● THE TASK
The entries below contain a stretch that opens with the line containing "brown cylinder: 1 -> 4" and closes with the line containing "white lamp: 4 -> 3"; set down that stretch exactly, both ends included, and nothing else.

● RECORDS TO USE
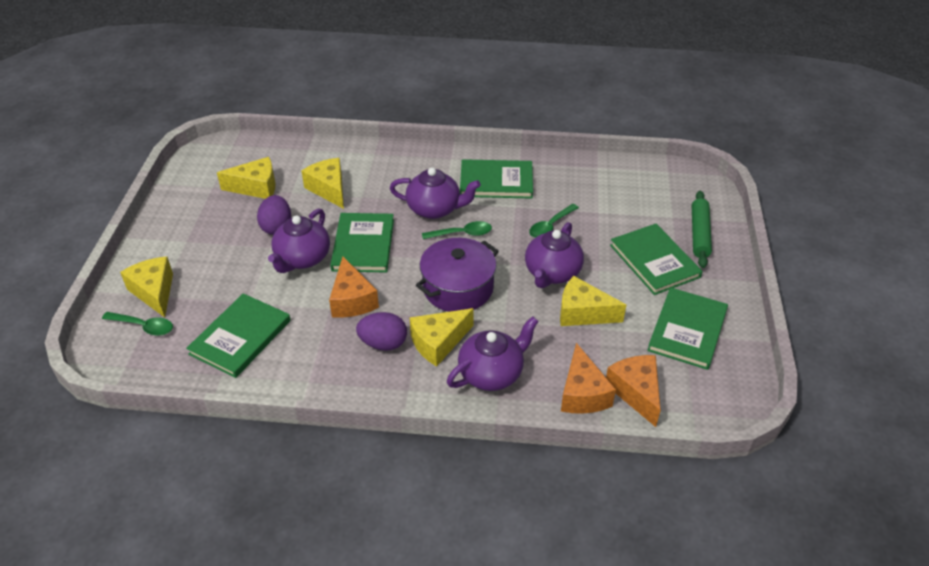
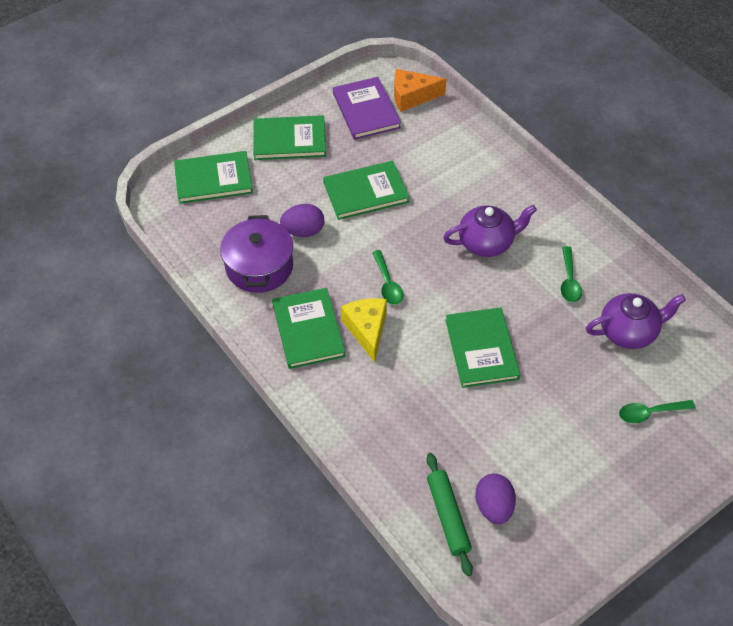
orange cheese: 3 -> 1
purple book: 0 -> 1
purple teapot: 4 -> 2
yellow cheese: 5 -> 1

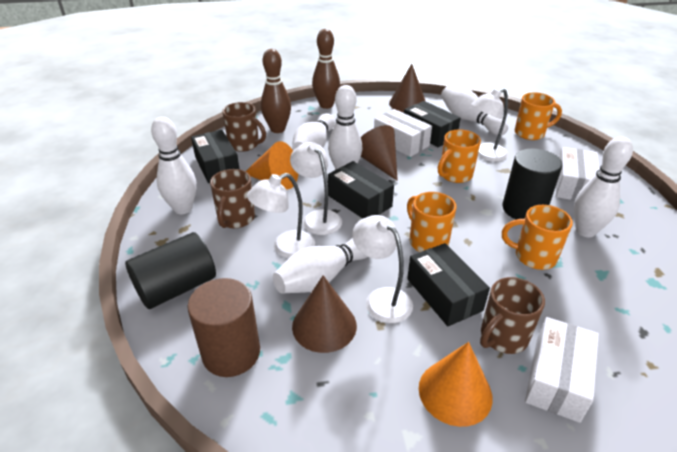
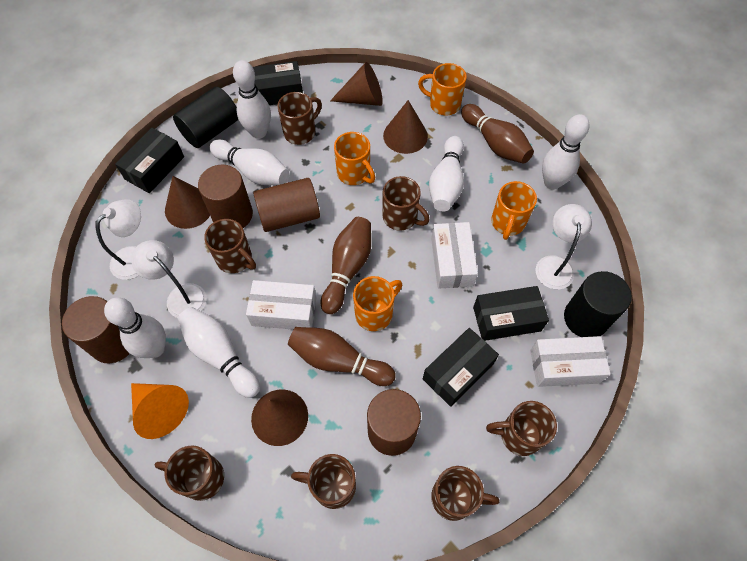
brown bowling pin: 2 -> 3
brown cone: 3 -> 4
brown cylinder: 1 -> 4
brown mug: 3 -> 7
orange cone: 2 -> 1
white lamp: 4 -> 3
==
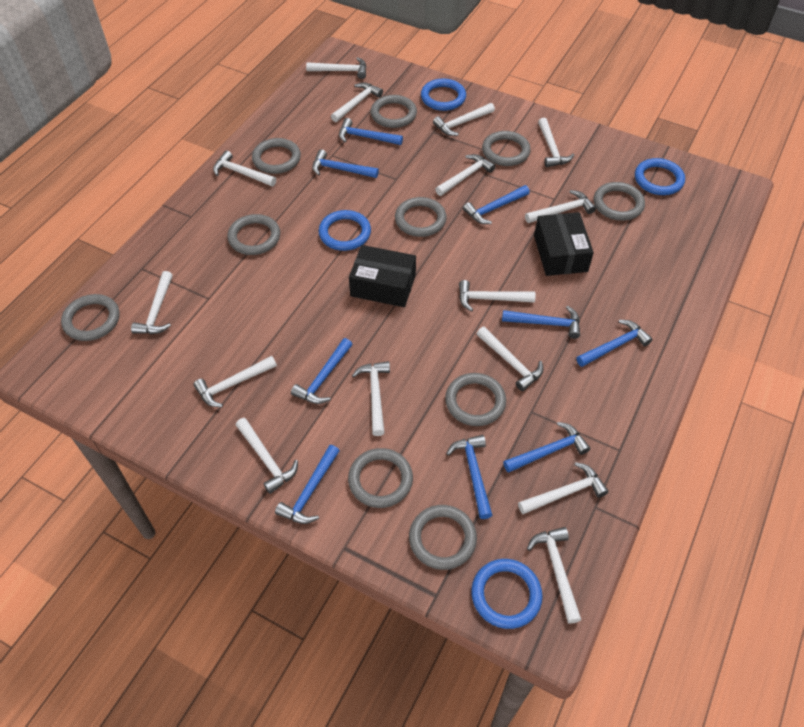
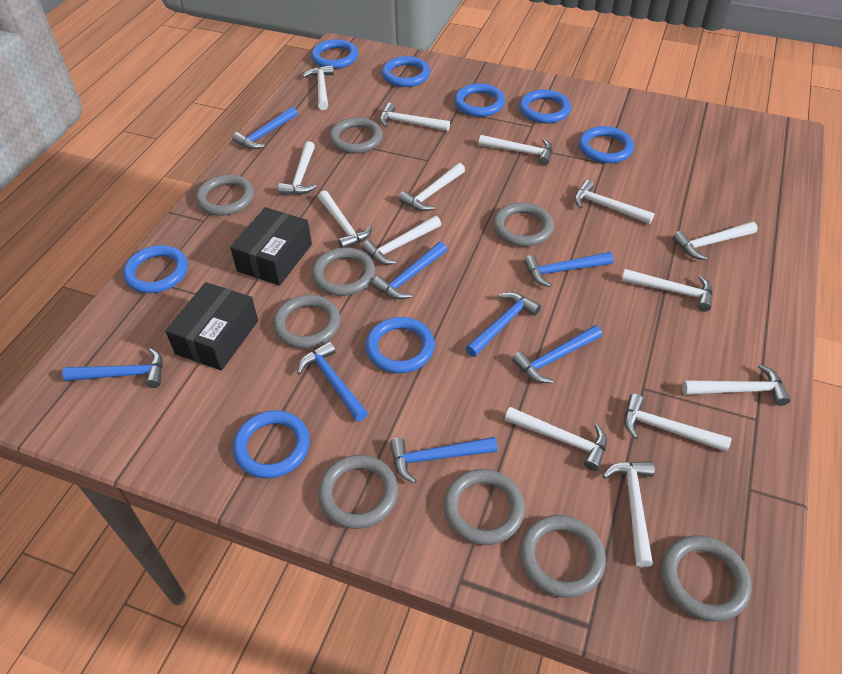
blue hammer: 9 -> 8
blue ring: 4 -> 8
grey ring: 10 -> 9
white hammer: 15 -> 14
---
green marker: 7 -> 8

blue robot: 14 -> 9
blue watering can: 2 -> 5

● ANSWER
brown cylinder: 1 -> 4
brown mug: 3 -> 7
orange cone: 2 -> 1
white lamp: 4 -> 3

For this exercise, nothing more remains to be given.